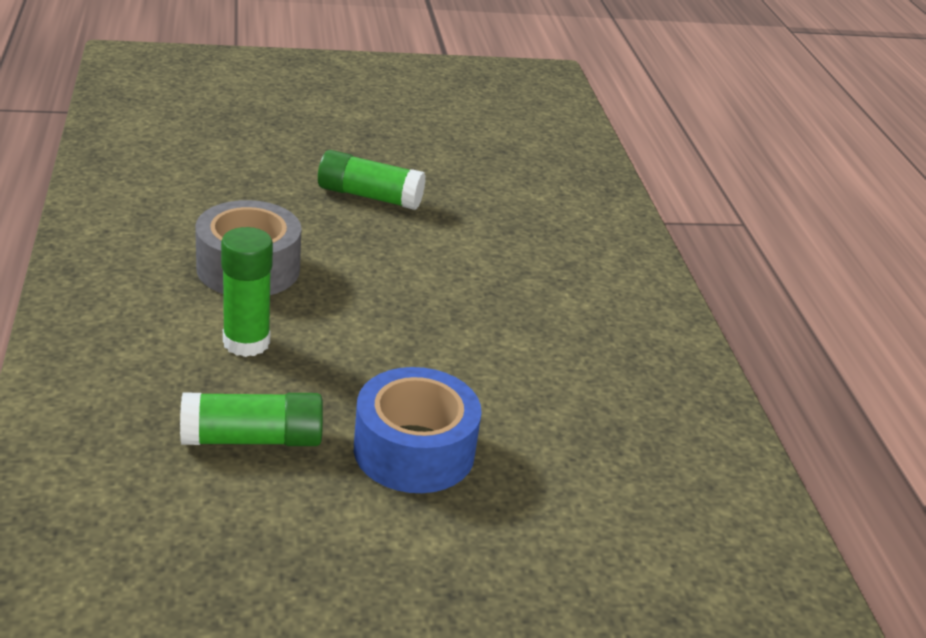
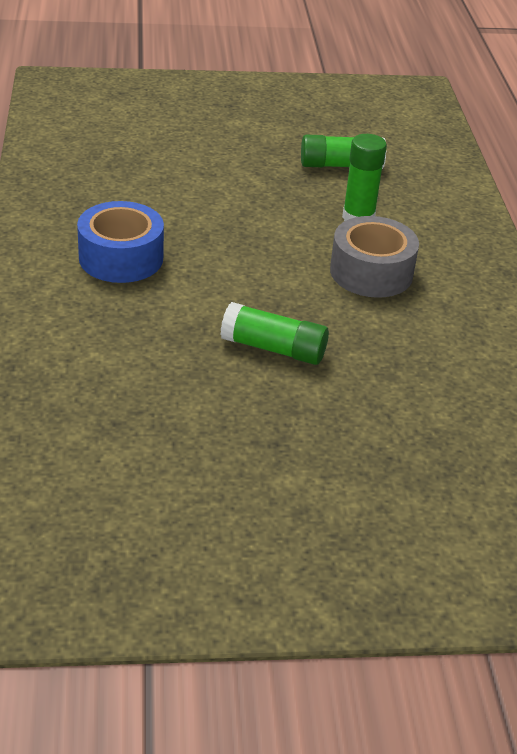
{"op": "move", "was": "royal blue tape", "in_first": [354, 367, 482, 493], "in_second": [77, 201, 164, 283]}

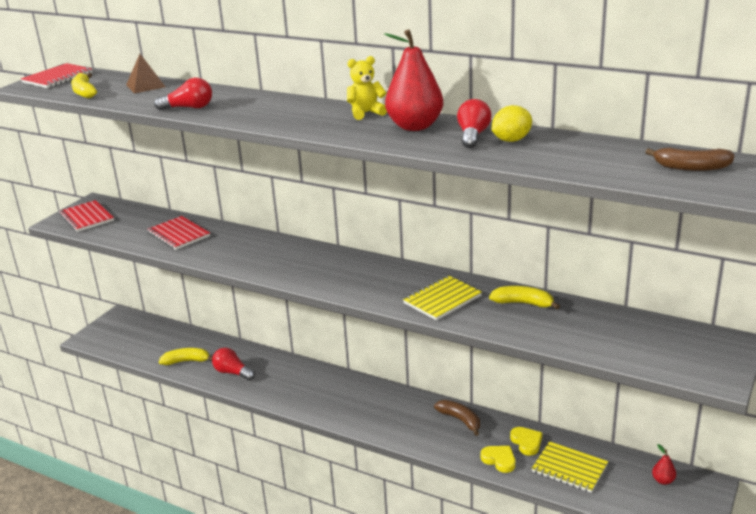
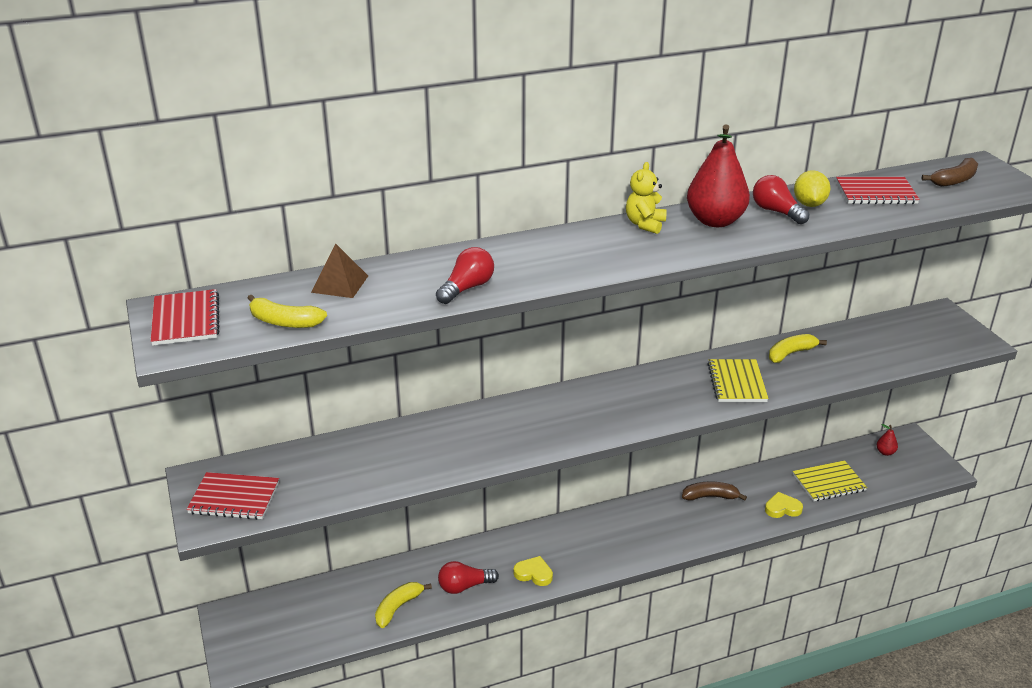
{"op": "move", "was": "red exercise book", "in_first": [147, 216, 210, 250], "in_second": [836, 177, 920, 204]}
{"op": "move", "was": "yellow love heart", "in_first": [510, 427, 542, 456], "in_second": [514, 556, 553, 586]}

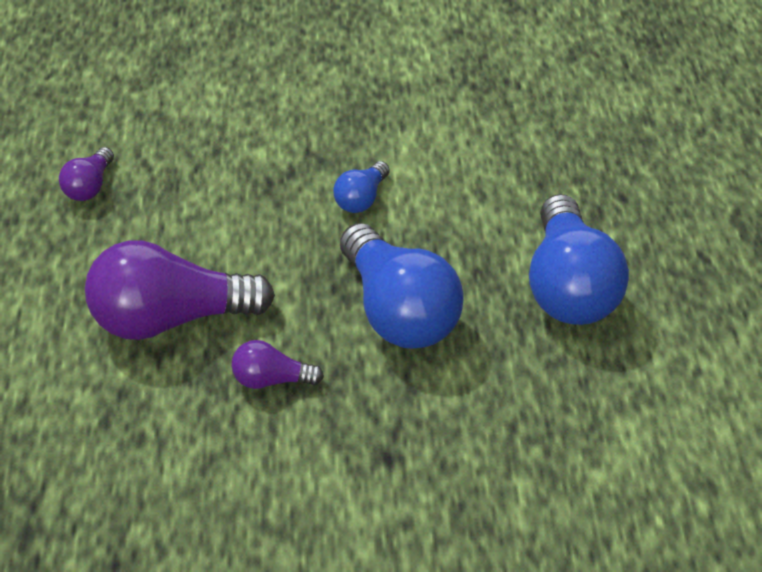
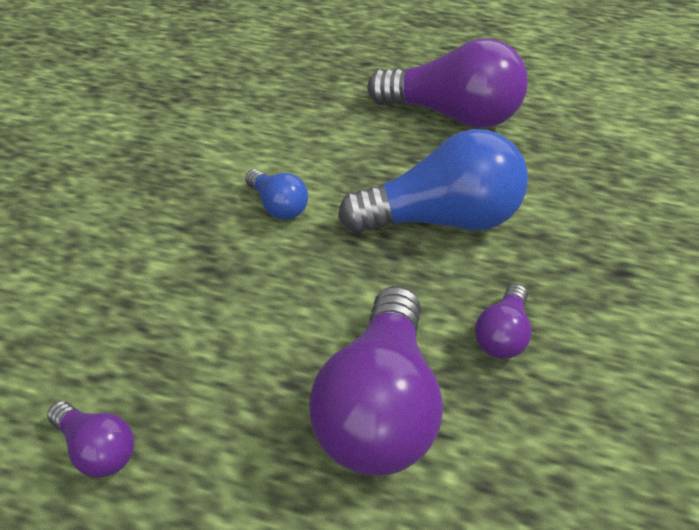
{"op": "recolor", "was": "royal blue lightbulb", "now": "purple lightbulb", "in_first": [529, 194, 629, 325], "in_second": [367, 39, 528, 128]}

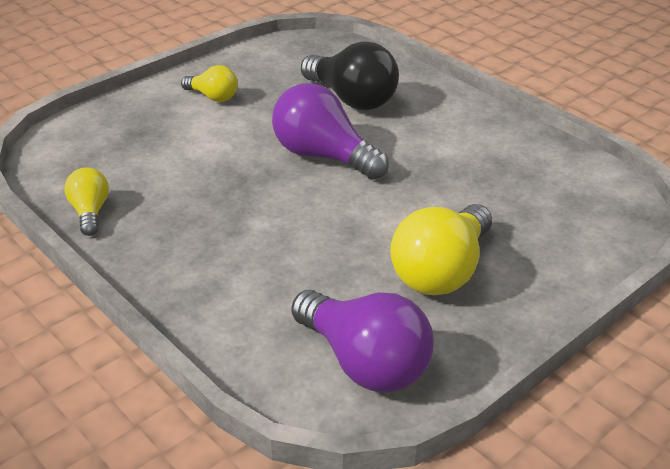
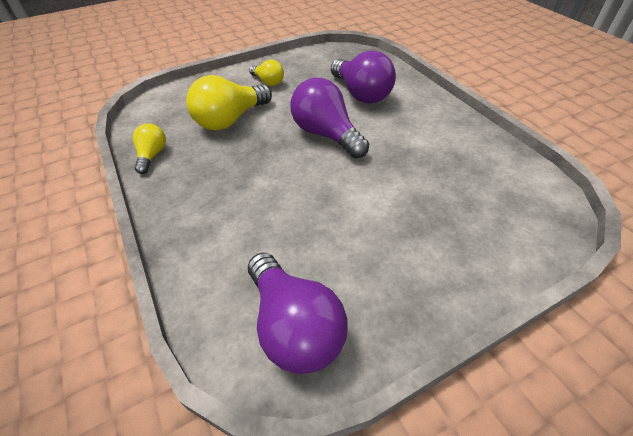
{"op": "move", "was": "yellow lightbulb", "in_first": [390, 204, 492, 295], "in_second": [186, 75, 272, 131]}
{"op": "recolor", "was": "black lightbulb", "now": "purple lightbulb", "in_first": [301, 42, 399, 110], "in_second": [331, 51, 396, 103]}

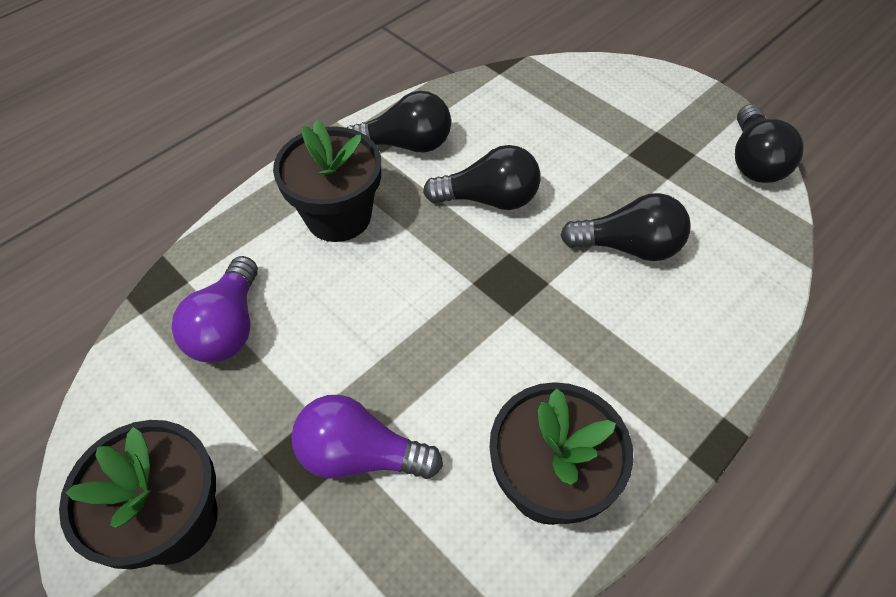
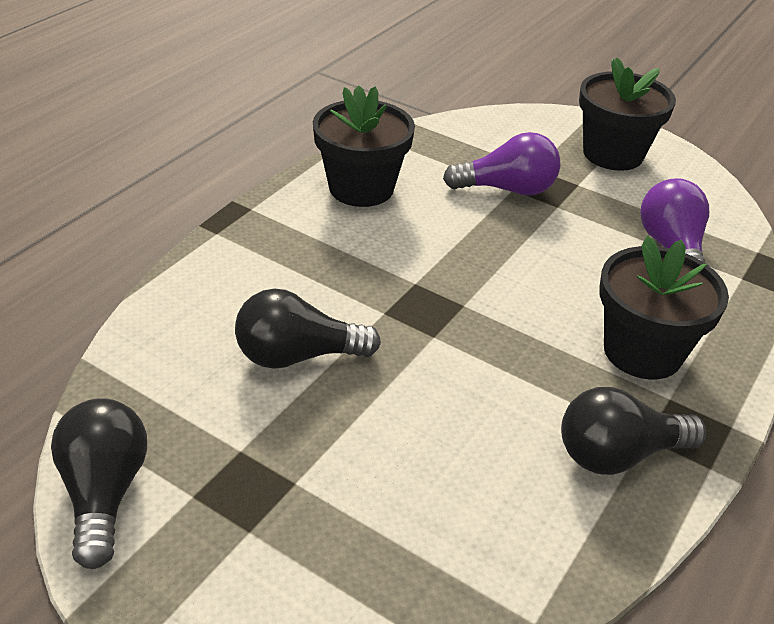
{"op": "delete", "was": "black lightbulb", "in_first": [423, 145, 541, 210]}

> [Problem to work on]:
Leave the images behind and write out every entry exactly.

> [Task solution]:
{"op": "move", "was": "royal blue tape", "in_first": [354, 367, 482, 493], "in_second": [77, 201, 164, 283]}

{"op": "move", "was": "red exercise book", "in_first": [147, 216, 210, 250], "in_second": [836, 177, 920, 204]}
{"op": "move", "was": "yellow love heart", "in_first": [510, 427, 542, 456], "in_second": [514, 556, 553, 586]}

{"op": "recolor", "was": "royal blue lightbulb", "now": "purple lightbulb", "in_first": [529, 194, 629, 325], "in_second": [367, 39, 528, 128]}

{"op": "move", "was": "yellow lightbulb", "in_first": [390, 204, 492, 295], "in_second": [186, 75, 272, 131]}
{"op": "recolor", "was": "black lightbulb", "now": "purple lightbulb", "in_first": [301, 42, 399, 110], "in_second": [331, 51, 396, 103]}

{"op": "delete", "was": "black lightbulb", "in_first": [423, 145, 541, 210]}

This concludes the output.